• DIRECTIONS FOR THIS TASK:
Drop the pictures, then repeat every record exactly as it stands.

• DATASET EXCERPTS:
------------------------------------------------------------

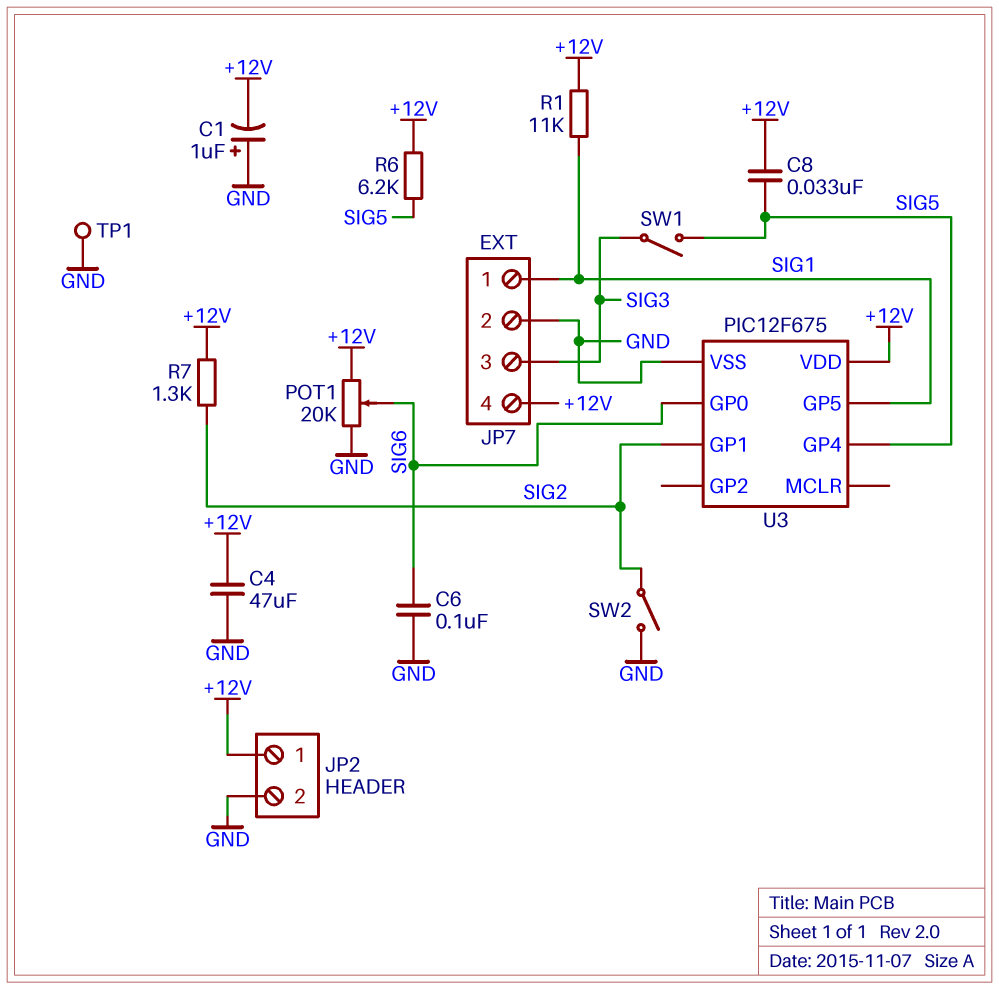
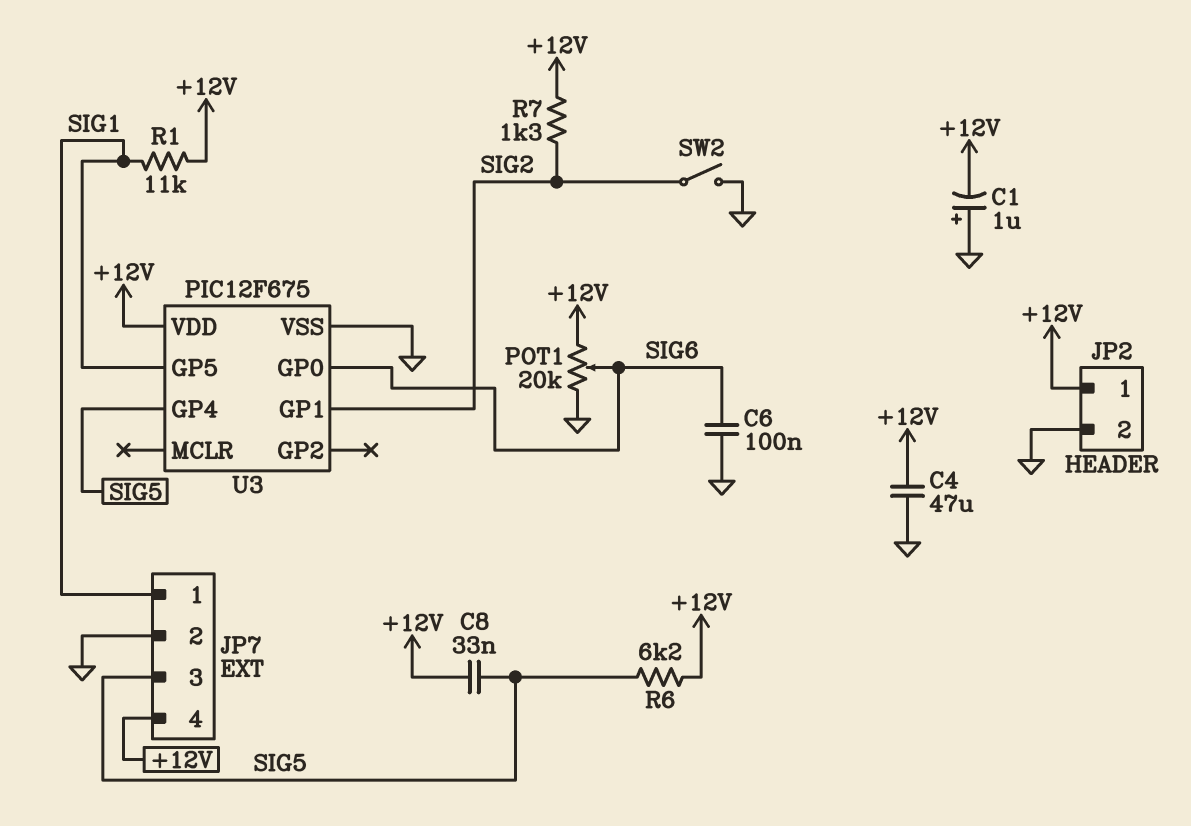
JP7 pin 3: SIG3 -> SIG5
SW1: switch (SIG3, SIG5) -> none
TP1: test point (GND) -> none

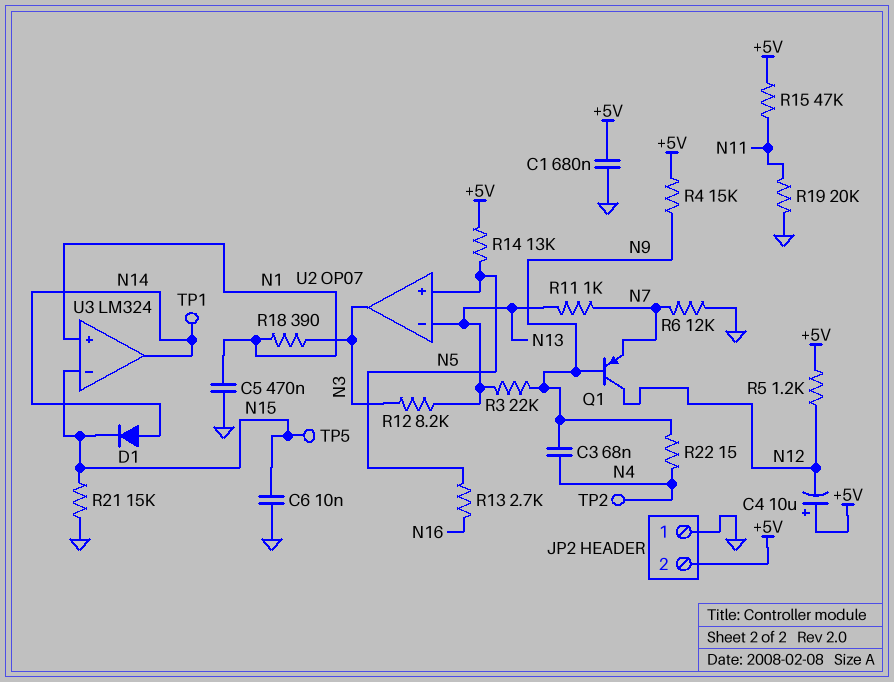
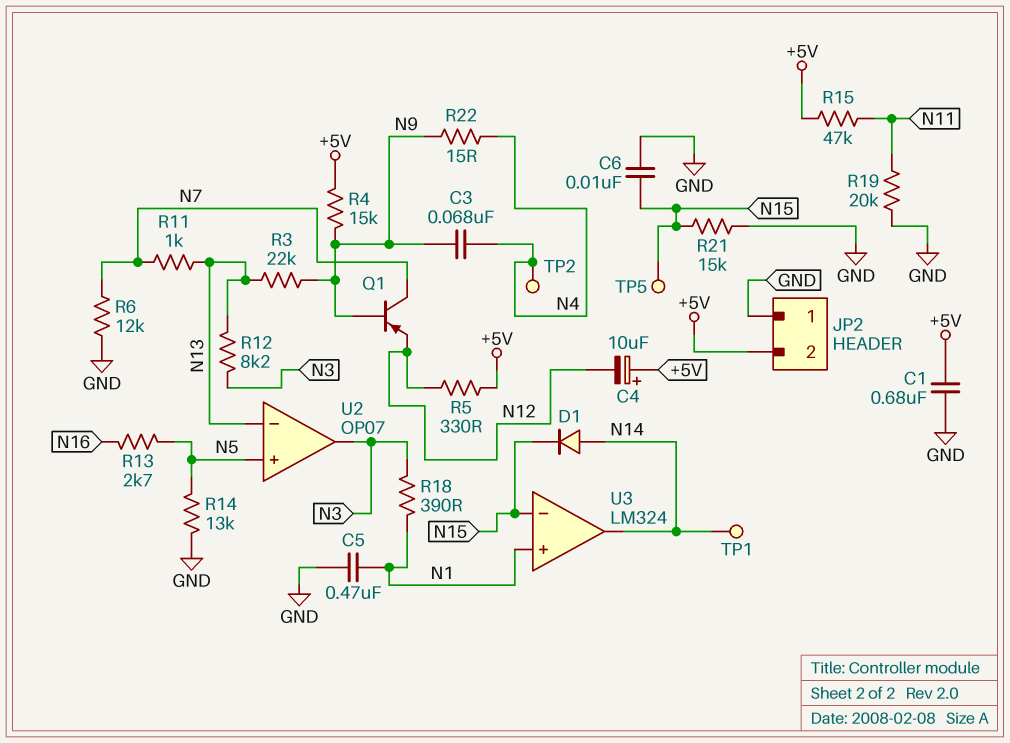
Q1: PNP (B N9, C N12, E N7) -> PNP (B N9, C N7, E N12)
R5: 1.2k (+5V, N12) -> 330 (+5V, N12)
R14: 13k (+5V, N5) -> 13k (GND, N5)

------------------------------------------------------------

• EXERCISE RESULT:
JP7 pin 3: SIG3 -> SIG5
SW1: switch (SIG3, SIG5) -> none
TP1: test point (GND) -> none

Q1: PNP (B N9, C N12, E N7) -> PNP (B N9, C N7, E N12)
R5: 1.2k (+5V, N12) -> 330 (+5V, N12)
R14: 13k (+5V, N5) -> 13k (GND, N5)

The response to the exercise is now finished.